DATASET CONTENT
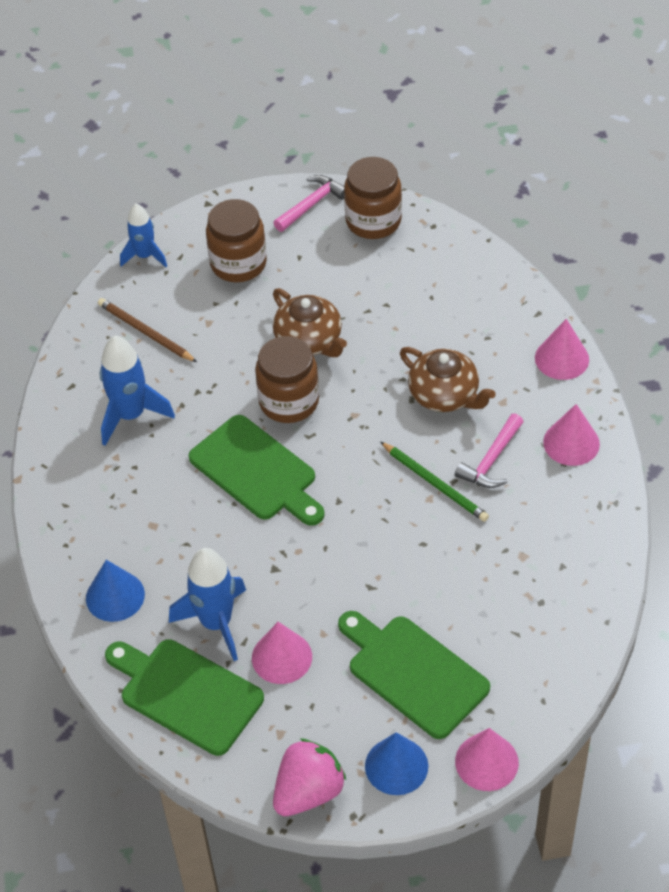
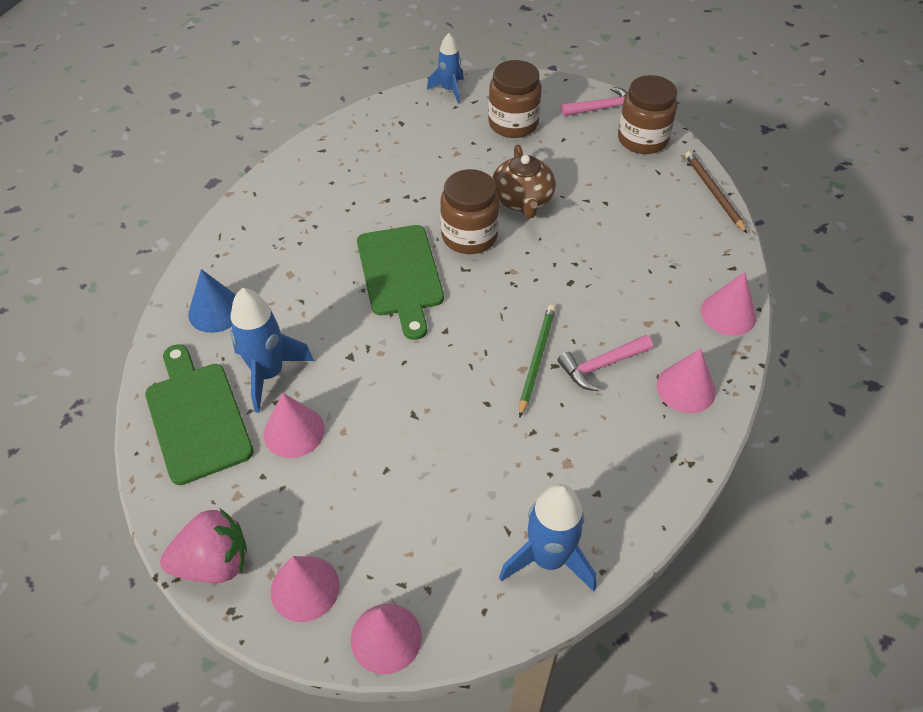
camera: 30 degrees right, 0 degrees up
brown pencil [98,298,197,362] -> brown pencil moved to [685,151,747,233]
blue rocket [100,336,175,446] -> blue rocket moved to [499,484,596,592]
green cutting board [338,611,490,739] -> none
blue cone [365,732,428,795] -> pink cone [271,556,340,622]
green pencil [380,442,489,522] -> green pencil turned 150 degrees counterclockwise [519,305,556,418]
brown teapot [400,347,496,412] -> none

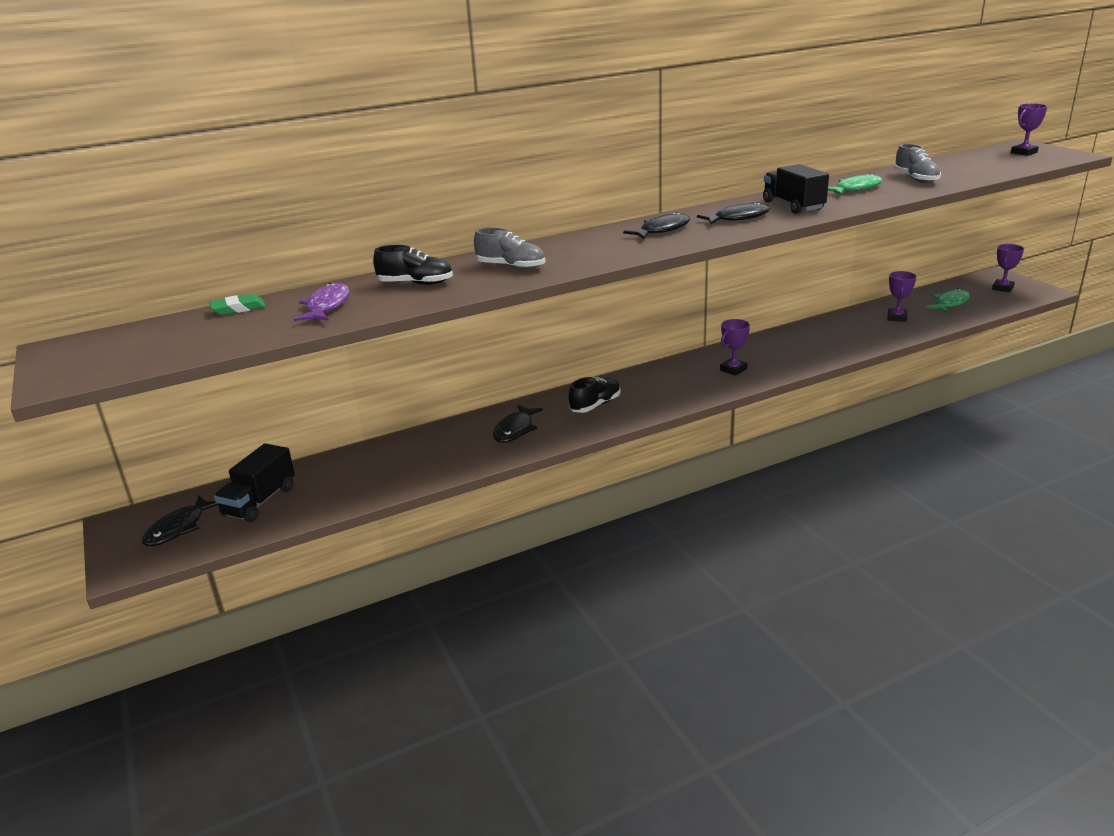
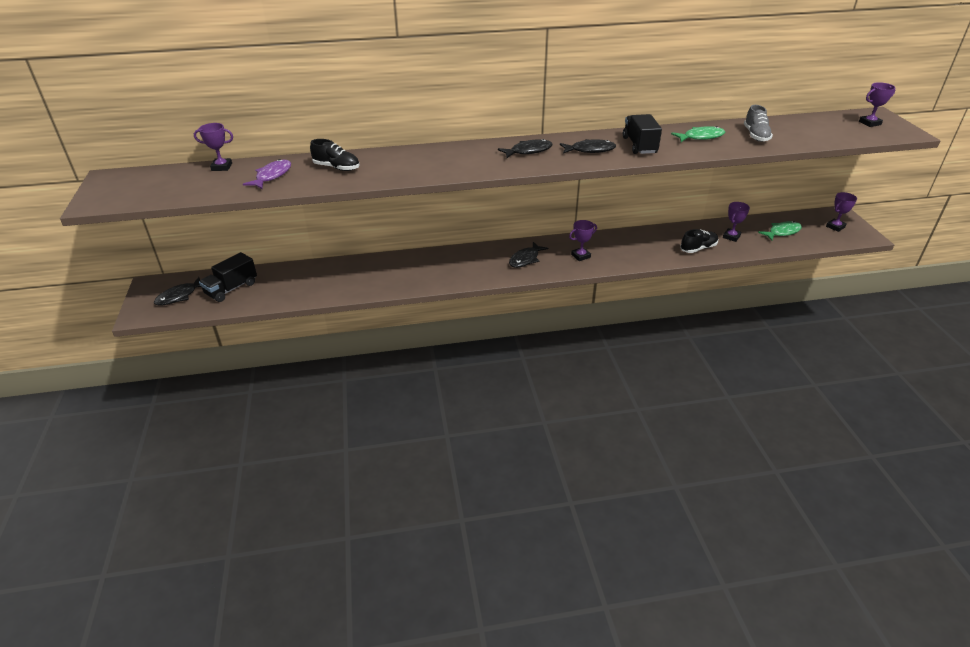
camera: 15 degrees right, 10 degrees up
green eraser [209,293,266,315] -> purple trophy [194,123,233,171]
grey shoe [474,227,545,270] -> none
black fish [493,405,543,443] -> black fish moved to [509,242,548,268]
black shoe [569,377,620,413] -> black shoe moved to [680,229,718,253]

PROBLEM STATEMENT
Images stay out, but the rest of the records must be retyped exactly.

FINAL ANSWER
camera: 30 degrees right, 0 degrees up
brown pencil [98,298,197,362] -> brown pencil moved to [685,151,747,233]
blue rocket [100,336,175,446] -> blue rocket moved to [499,484,596,592]
green cutting board [338,611,490,739] -> none
blue cone [365,732,428,795] -> pink cone [271,556,340,622]
green pencil [380,442,489,522] -> green pencil turned 150 degrees counterclockwise [519,305,556,418]
brown teapot [400,347,496,412] -> none

camera: 15 degrees right, 10 degrees up
green eraser [209,293,266,315] -> purple trophy [194,123,233,171]
grey shoe [474,227,545,270] -> none
black fish [493,405,543,443] -> black fish moved to [509,242,548,268]
black shoe [569,377,620,413] -> black shoe moved to [680,229,718,253]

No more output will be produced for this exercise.